Your objective — Keep every word of the entries and print them exactly; the pictures stay out.

Material to process —
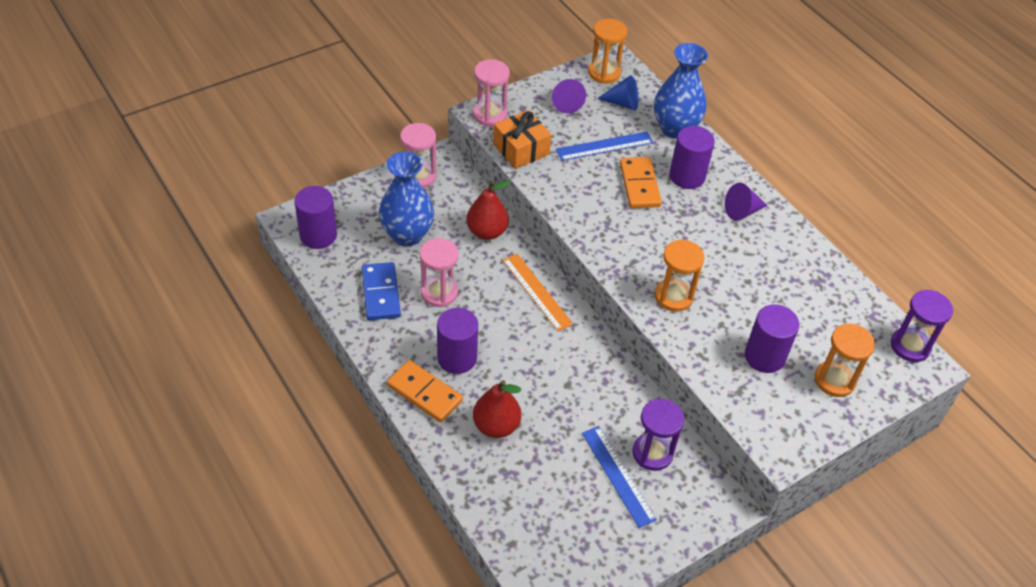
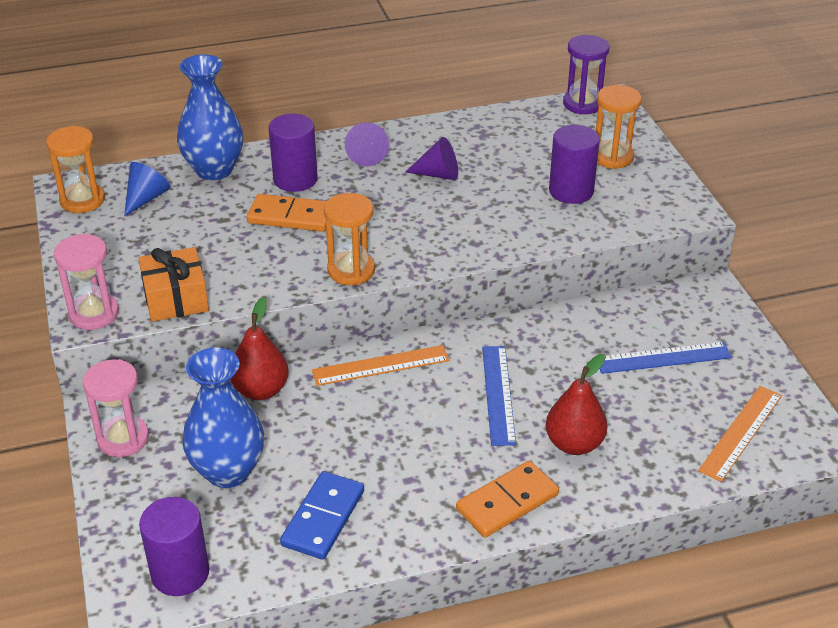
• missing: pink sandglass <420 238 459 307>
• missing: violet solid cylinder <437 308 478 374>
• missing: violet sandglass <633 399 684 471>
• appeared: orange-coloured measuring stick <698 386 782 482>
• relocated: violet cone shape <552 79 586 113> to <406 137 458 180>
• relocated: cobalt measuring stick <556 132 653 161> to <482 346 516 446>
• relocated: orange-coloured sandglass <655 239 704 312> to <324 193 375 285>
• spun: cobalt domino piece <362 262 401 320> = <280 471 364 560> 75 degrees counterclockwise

Exercise solution —
• missing: pink sandglass <420 238 459 307>
• missing: violet solid cylinder <437 308 478 374>
• missing: violet sandglass <633 399 684 471>
• appeared: orange-coloured measuring stick <698 386 782 482>
• relocated: violet cone shape <552 79 586 113> to <406 137 458 180>
• relocated: cobalt measuring stick <556 132 653 161> to <482 346 516 446>
• relocated: orange-coloured sandglass <655 239 704 312> to <324 193 375 285>
• spun: cobalt domino piece <362 262 401 320> = <280 471 364 560> 75 degrees counterclockwise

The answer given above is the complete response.